Raw data.
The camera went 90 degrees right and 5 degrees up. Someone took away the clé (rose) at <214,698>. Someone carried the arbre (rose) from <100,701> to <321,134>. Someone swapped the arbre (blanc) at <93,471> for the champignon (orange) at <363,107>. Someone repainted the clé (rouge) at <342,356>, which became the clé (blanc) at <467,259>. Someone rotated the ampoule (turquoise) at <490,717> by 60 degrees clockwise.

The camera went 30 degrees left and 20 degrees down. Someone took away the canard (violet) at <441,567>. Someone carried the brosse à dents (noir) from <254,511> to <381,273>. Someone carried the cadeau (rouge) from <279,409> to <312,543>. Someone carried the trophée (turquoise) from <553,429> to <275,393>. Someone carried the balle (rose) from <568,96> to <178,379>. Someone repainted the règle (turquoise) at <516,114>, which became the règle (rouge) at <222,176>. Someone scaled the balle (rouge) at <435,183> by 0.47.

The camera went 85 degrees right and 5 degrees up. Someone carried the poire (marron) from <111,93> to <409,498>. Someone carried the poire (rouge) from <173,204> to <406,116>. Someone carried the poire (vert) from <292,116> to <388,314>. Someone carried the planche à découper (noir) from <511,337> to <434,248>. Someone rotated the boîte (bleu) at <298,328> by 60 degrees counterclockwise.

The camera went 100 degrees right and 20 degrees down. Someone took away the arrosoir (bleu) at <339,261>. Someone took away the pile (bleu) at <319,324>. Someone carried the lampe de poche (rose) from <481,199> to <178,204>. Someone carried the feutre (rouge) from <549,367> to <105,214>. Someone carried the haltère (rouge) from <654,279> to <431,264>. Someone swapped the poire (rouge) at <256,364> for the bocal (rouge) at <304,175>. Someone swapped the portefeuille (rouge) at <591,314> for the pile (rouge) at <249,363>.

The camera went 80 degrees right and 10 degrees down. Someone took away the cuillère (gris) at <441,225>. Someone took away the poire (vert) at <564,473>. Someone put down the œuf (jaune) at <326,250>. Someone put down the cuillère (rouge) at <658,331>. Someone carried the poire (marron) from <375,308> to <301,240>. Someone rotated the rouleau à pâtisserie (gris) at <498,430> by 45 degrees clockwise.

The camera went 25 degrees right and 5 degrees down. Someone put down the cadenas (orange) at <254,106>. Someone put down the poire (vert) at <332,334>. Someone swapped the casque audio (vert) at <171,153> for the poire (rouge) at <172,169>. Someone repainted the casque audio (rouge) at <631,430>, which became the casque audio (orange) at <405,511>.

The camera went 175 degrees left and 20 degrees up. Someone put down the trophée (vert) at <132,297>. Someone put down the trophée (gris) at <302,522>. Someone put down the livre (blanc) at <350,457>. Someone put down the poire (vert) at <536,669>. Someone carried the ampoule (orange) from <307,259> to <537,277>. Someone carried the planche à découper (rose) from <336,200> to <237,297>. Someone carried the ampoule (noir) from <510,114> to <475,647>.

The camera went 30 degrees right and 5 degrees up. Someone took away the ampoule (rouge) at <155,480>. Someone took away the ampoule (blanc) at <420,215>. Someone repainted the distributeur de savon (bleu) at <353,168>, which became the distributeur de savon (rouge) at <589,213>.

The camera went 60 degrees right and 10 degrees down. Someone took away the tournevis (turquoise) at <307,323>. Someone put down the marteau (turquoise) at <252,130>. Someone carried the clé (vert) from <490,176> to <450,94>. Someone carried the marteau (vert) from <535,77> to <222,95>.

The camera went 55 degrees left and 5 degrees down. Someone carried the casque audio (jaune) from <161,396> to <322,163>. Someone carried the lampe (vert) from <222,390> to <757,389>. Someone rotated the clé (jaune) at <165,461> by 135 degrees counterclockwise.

Assignment.
Print every line of the records above without a single difference.

The completed task.
The camera went 90 degrees right and 5 degrees up. Someone took away the clé (rose) at <214,698>. Someone carried the arbre (rose) from <100,701> to <321,134>. Someone swapped the arbre (blanc) at <93,471> for the champignon (orange) at <363,107>. Someone repainted the clé (rouge) at <342,356>, which became the clé (blanc) at <467,259>. Someone rotated the ampoule (turquoise) at <490,717> by 60 degrees clockwise.

The camera went 30 degrees left and 20 degrees down. Someone took away the canard (violet) at <441,567>. Someone carried the brosse à dents (noir) from <254,511> to <381,273>. Someone carried the cadeau (rouge) from <279,409> to <312,543>. Someone carried the trophée (turquoise) from <553,429> to <275,393>. Someone carried the balle (rose) from <568,96> to <178,379>. Someone repainted the règle (turquoise) at <516,114>, which became the règle (rouge) at <222,176>. Someone scaled the balle (rouge) at <435,183> by 0.47.

The camera went 85 degrees right and 5 degrees up. Someone carried the poire (marron) from <111,93> to <409,498>. Someone carried the poire (rouge) from <173,204> to <406,116>. Someone carried the poire (vert) from <292,116> to <388,314>. Someone carried the planche à découper (noir) from <511,337> to <434,248>. Someone rotated the boîte (bleu) at <298,328> by 60 degrees counterclockwise.

The camera went 100 degrees right and 20 degrees down. Someone took away the arrosoir (bleu) at <339,261>. Someone took away the pile (bleu) at <319,324>. Someone carried the lampe de poche (rose) from <481,199> to <178,204>. Someone carried the feutre (rouge) from <549,367> to <105,214>. Someone carried the haltère (rouge) from <654,279> to <431,264>. Someone swapped the poire (rouge) at <256,364> for the bocal (rouge) at <304,175>. Someone swapped the portefeuille (rouge) at <591,314> for the pile (rouge) at <249,363>.

The camera went 80 degrees right and 10 degrees down. Someone took away the cuillère (gris) at <441,225>. Someone took away the poire (vert) at <564,473>. Someone put down the œuf (jaune) at <326,250>. Someone put down the cuillère (rouge) at <658,331>. Someone carried the poire (marron) from <375,308> to <301,240>. Someone rotated the rouleau à pâtisserie (gris) at <498,430> by 45 degrees clockwise.

The camera went 25 degrees right and 5 degrees down. Someone put down the cadenas (orange) at <254,106>. Someone put down the poire (vert) at <332,334>. Someone swapped the casque audio (vert) at <171,153> for the poire (rouge) at <172,169>. Someone repainted the casque audio (rouge) at <631,430>, which became the casque audio (orange) at <405,511>.

The camera went 175 degrees left and 20 degrees up. Someone put down the trophée (vert) at <132,297>. Someone put down the trophée (gris) at <302,522>. Someone put down the livre (blanc) at <350,457>. Someone put down the poire (vert) at <536,669>. Someone carried the ampoule (orange) from <307,259> to <537,277>. Someone carried the planche à découper (rose) from <336,200> to <237,297>. Someone carried the ampoule (noir) from <510,114> to <475,647>.

The camera went 30 degrees right and 5 degrees up. Someone took away the ampoule (rouge) at <155,480>. Someone took away the ampoule (blanc) at <420,215>. Someone repainted the distributeur de savon (bleu) at <353,168>, which became the distributeur de savon (rouge) at <589,213>.

The camera went 60 degrees right and 10 degrees down. Someone took away the tournevis (turquoise) at <307,323>. Someone put down the marteau (turquoise) at <252,130>. Someone carried the clé (vert) from <490,176> to <450,94>. Someone carried the marteau (vert) from <535,77> to <222,95>.

The camera went 55 degrees left and 5 degrees down. Someone carried the casque audio (jaune) from <161,396> to <322,163>. Someone carried the lampe (vert) from <222,390> to <757,389>. Someone rotated the clé (jaune) at <165,461> by 135 degrees counterclockwise.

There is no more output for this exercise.